- Problem to work on
Each line of the data below that includes the string "fish" must be copied.

Spatial object tracking data
== Segment start ==

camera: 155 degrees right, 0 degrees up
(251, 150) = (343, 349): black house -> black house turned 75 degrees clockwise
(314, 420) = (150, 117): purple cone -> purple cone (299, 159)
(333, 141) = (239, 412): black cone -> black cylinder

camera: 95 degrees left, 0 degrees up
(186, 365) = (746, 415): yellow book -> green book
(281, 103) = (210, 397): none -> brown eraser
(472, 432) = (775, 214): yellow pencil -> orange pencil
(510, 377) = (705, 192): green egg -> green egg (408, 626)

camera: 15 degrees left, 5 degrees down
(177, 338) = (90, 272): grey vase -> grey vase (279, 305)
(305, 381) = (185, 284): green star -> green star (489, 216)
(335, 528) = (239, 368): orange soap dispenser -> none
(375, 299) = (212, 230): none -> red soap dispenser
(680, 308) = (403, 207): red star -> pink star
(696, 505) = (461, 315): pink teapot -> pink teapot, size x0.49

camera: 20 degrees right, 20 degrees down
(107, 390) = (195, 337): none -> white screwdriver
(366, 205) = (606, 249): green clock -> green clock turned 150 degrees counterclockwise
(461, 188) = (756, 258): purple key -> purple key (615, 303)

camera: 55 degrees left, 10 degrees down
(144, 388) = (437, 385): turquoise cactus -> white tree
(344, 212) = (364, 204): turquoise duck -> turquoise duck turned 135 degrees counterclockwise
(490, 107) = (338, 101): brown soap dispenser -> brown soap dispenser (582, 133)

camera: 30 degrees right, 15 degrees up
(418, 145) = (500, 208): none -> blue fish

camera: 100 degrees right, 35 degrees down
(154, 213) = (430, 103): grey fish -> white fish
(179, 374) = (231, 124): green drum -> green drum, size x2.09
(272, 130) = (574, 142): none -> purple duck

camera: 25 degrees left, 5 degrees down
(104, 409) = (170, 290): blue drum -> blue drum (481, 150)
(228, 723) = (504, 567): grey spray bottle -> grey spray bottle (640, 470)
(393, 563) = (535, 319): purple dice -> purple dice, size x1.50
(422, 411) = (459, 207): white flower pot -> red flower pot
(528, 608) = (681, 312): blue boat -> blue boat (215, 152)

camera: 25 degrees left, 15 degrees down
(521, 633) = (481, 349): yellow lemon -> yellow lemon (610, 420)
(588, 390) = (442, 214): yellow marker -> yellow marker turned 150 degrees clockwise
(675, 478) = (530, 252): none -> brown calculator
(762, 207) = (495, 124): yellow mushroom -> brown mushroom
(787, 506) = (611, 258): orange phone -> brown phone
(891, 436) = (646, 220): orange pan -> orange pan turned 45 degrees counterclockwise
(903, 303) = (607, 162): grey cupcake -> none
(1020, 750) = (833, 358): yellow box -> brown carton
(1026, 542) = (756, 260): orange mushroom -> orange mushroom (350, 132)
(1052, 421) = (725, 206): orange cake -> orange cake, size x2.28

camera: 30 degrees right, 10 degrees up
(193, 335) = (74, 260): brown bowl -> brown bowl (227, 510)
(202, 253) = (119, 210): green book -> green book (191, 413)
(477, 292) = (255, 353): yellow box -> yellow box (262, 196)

== Segment end ==

- Answer space
(418, 145) = (500, 208): none -> blue fish
(154, 213) = (430, 103): grey fish -> white fish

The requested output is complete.